[Opening RECORDS FOR THIS EXERCISE section]

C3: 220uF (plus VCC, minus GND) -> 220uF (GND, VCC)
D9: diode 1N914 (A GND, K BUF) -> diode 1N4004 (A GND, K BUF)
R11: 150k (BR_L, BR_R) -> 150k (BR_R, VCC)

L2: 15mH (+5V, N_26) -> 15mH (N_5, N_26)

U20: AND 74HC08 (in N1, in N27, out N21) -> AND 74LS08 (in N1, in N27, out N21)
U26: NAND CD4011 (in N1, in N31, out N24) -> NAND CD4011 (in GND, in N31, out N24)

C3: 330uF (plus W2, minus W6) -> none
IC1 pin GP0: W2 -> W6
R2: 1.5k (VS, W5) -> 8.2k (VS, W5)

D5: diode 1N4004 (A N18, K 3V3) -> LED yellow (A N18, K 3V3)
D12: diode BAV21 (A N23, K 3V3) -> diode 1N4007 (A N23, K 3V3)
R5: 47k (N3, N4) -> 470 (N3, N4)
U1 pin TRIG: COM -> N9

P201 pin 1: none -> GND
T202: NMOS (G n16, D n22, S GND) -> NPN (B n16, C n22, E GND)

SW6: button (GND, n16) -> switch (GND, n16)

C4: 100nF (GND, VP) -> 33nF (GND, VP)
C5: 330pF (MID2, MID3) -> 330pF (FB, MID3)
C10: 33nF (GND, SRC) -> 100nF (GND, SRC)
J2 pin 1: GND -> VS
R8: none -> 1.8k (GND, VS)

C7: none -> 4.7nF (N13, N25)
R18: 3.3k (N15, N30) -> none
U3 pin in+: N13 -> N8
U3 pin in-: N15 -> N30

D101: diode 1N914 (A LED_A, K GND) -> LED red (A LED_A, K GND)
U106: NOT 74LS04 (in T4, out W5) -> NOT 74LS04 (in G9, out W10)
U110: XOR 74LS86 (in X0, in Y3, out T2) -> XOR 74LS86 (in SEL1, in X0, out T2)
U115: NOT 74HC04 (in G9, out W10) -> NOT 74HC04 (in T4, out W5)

[Closing RECORDS FOR THIS EXERCISE section]

WORK TO BE COMPLETED:
Exactly reproduce the entries in their entirety.

SOLVED EXERCISE:
C3: 220uF (plus VCC, minus GND) -> 220uF (GND, VCC)
D9: diode 1N914 (A GND, K BUF) -> diode 1N4004 (A GND, K BUF)
R11: 150k (BR_L, BR_R) -> 150k (BR_R, VCC)

L2: 15mH (+5V, N_26) -> 15mH (N_5, N_26)

U20: AND 74HC08 (in N1, in N27, out N21) -> AND 74LS08 (in N1, in N27, out N21)
U26: NAND CD4011 (in N1, in N31, out N24) -> NAND CD4011 (in GND, in N31, out N24)

C3: 330uF (plus W2, minus W6) -> none
IC1 pin GP0: W2 -> W6
R2: 1.5k (VS, W5) -> 8.2k (VS, W5)

D5: diode 1N4004 (A N18, K 3V3) -> LED yellow (A N18, K 3V3)
D12: diode BAV21 (A N23, K 3V3) -> diode 1N4007 (A N23, K 3V3)
R5: 47k (N3, N4) -> 470 (N3, N4)
U1 pin TRIG: COM -> N9

P201 pin 1: none -> GND
T202: NMOS (G n16, D n22, S GND) -> NPN (B n16, C n22, E GND)

SW6: button (GND, n16) -> switch (GND, n16)

C4: 100nF (GND, VP) -> 33nF (GND, VP)
C5: 330pF (MID2, MID3) -> 330pF (FB, MID3)
C10: 33nF (GND, SRC) -> 100nF (GND, SRC)
J2 pin 1: GND -> VS
R8: none -> 1.8k (GND, VS)

C7: none -> 4.7nF (N13, N25)
R18: 3.3k (N15, N30) -> none
U3 pin in+: N13 -> N8
U3 pin in-: N15 -> N30

D101: diode 1N914 (A LED_A, K GND) -> LED red (A LED_A, K GND)
U106: NOT 74LS04 (in T4, out W5) -> NOT 74LS04 (in G9, out W10)
U110: XOR 74LS86 (in X0, in Y3, out T2) -> XOR 74LS86 (in SEL1, in X0, out T2)
U115: NOT 74HC04 (in G9, out W10) -> NOT 74HC04 (in T4, out W5)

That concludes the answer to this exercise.